= Beginning of Section =

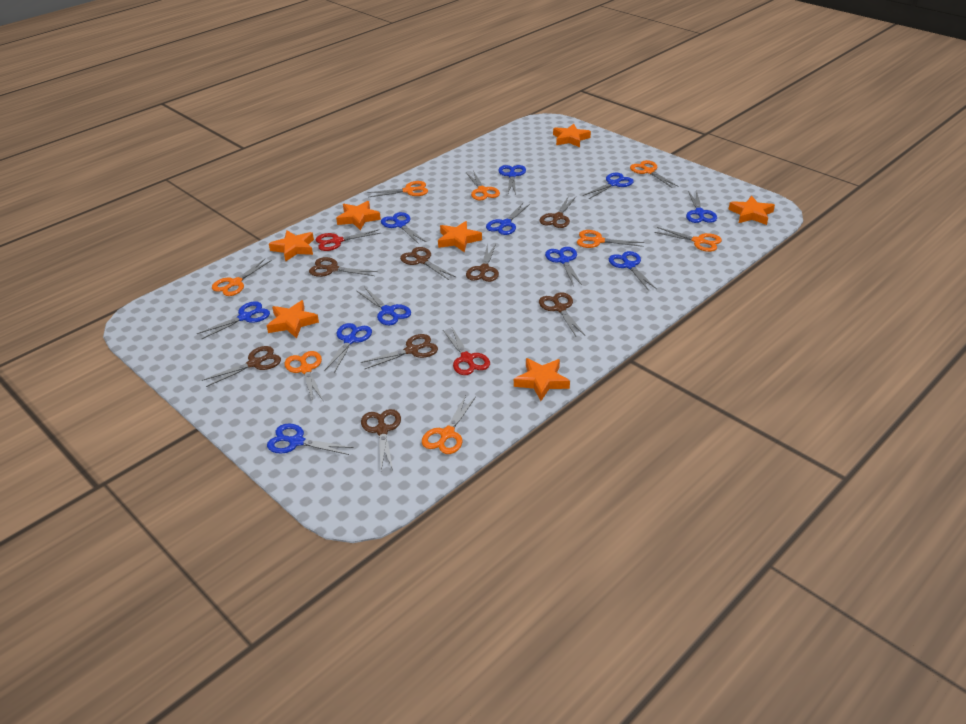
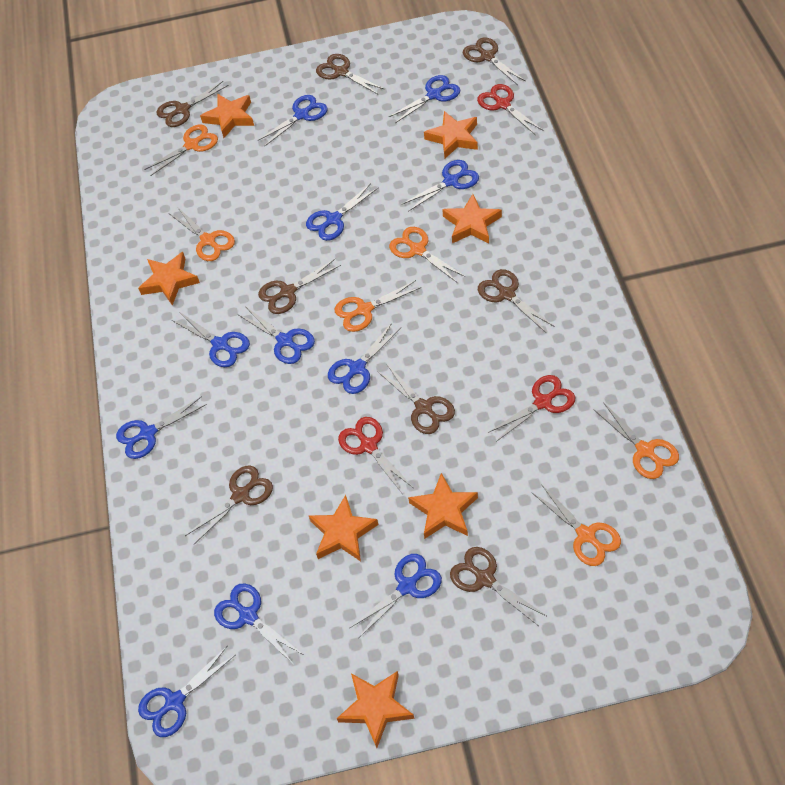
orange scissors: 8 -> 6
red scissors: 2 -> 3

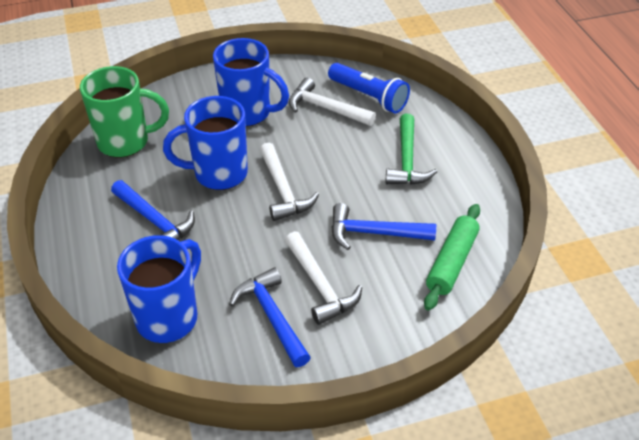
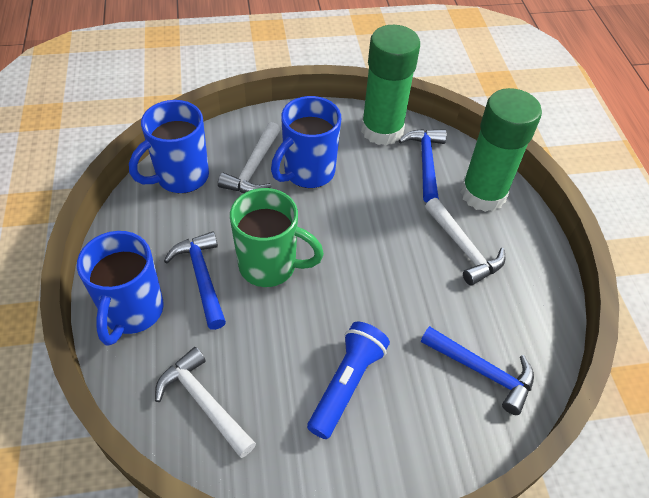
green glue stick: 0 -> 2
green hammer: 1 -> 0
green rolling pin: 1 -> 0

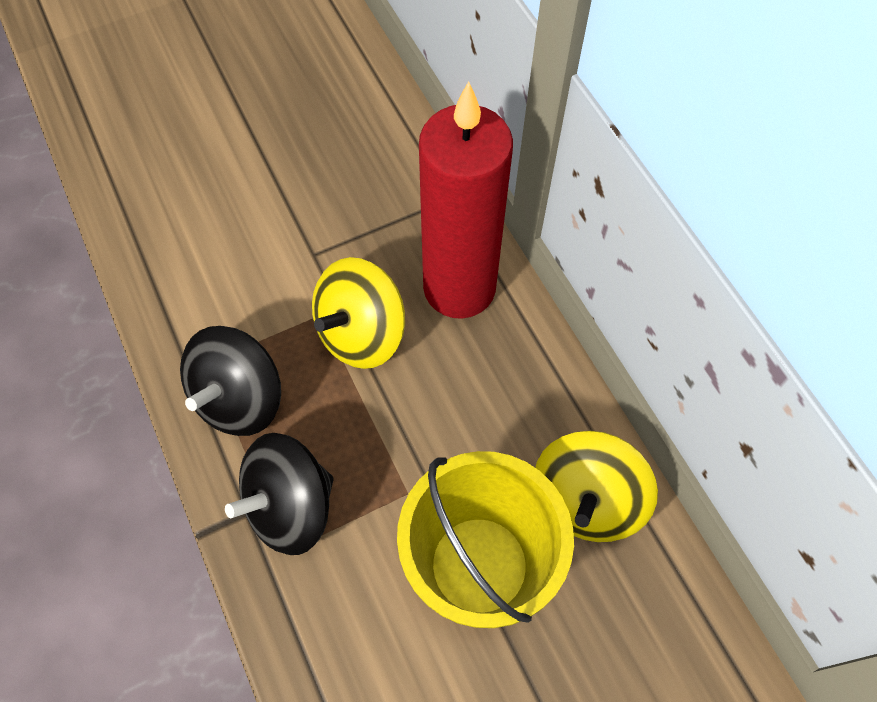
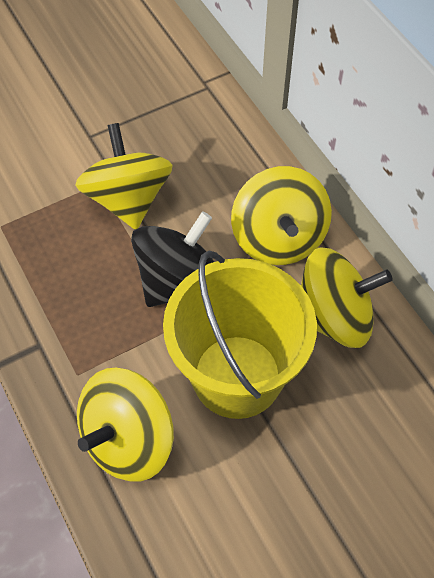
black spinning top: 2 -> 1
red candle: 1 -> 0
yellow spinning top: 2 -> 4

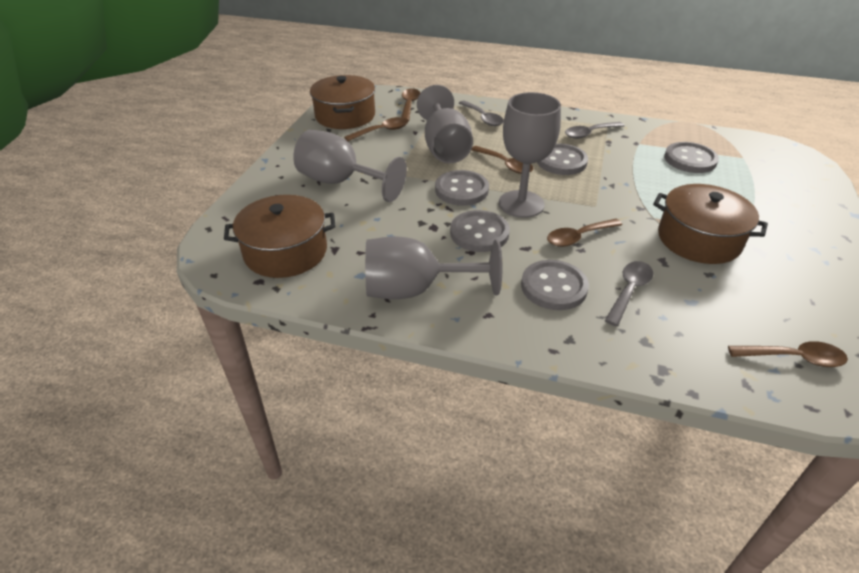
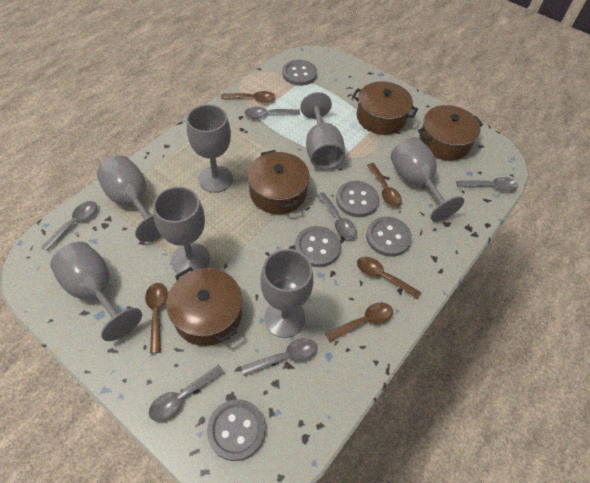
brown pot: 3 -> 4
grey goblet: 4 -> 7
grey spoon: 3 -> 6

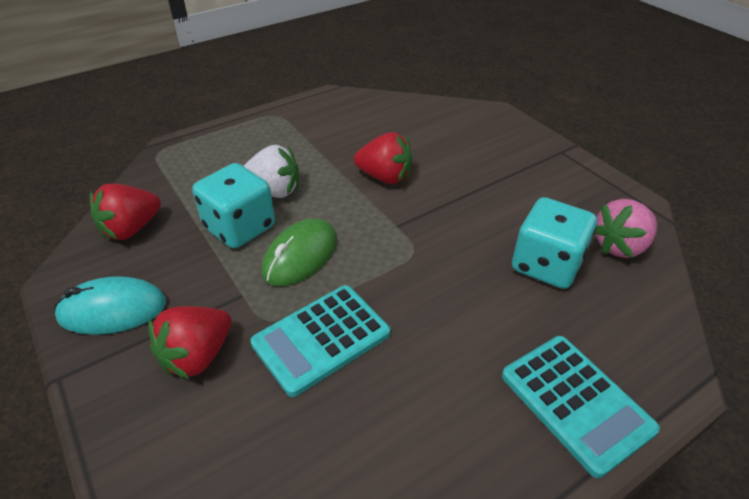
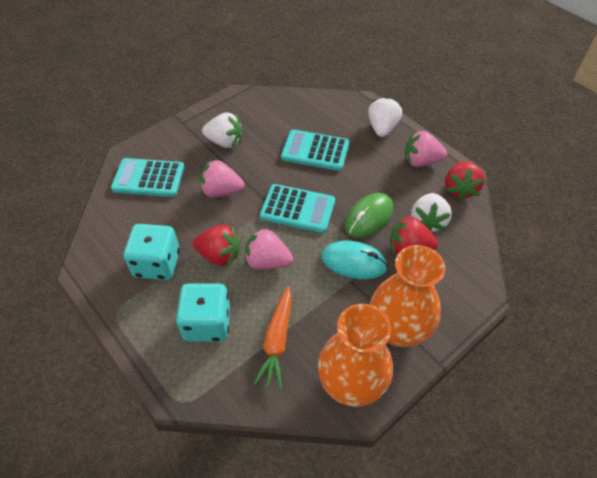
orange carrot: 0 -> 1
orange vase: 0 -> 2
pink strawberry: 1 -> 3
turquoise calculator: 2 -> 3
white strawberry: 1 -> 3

= End of Section =

Output only the lines running from the line with "green hammer: 1 -> 0" through the last line of the entries above, inclusive, with pictures excluded.

green hammer: 1 -> 0
green rolling pin: 1 -> 0

black spinning top: 2 -> 1
red candle: 1 -> 0
yellow spinning top: 2 -> 4

brown pot: 3 -> 4
grey goblet: 4 -> 7
grey spoon: 3 -> 6

orange carrot: 0 -> 1
orange vase: 0 -> 2
pink strawberry: 1 -> 3
turquoise calculator: 2 -> 3
white strawberry: 1 -> 3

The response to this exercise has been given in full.